# Exercise materials:
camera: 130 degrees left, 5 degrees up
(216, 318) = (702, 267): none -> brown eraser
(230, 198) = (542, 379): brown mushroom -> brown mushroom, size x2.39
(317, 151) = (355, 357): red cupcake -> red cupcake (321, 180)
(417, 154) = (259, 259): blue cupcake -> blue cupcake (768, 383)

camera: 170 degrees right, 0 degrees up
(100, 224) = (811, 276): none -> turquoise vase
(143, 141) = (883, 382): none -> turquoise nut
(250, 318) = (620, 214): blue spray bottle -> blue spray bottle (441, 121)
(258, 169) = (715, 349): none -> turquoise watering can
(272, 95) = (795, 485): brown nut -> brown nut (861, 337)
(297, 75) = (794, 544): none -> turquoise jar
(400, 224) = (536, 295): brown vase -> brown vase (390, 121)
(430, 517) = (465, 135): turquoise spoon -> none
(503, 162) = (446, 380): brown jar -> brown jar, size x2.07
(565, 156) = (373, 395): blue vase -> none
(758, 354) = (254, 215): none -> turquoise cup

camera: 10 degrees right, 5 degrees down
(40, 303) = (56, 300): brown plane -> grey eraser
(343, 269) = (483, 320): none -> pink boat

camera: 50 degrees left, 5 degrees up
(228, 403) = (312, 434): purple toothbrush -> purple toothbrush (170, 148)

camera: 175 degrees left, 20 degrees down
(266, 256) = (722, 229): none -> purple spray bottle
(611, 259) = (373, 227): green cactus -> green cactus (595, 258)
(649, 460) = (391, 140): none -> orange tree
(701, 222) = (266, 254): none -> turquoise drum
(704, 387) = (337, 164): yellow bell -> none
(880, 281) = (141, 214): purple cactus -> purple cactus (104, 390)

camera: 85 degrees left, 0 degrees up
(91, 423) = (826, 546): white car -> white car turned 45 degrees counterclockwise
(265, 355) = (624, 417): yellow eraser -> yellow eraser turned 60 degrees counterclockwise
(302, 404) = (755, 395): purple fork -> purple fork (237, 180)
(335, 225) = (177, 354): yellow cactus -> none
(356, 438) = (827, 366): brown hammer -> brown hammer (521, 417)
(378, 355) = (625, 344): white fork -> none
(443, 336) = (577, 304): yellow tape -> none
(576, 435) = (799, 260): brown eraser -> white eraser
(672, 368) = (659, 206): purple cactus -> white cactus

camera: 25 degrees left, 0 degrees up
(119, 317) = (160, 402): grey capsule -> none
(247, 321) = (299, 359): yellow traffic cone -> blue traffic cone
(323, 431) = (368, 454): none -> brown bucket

# What the exercise asks:
Go through the records above and return every line that holds the string "spray".

# Task result:
(250, 318) = (620, 214): blue spray bottle -> blue spray bottle (441, 121)
(266, 256) = (722, 229): none -> purple spray bottle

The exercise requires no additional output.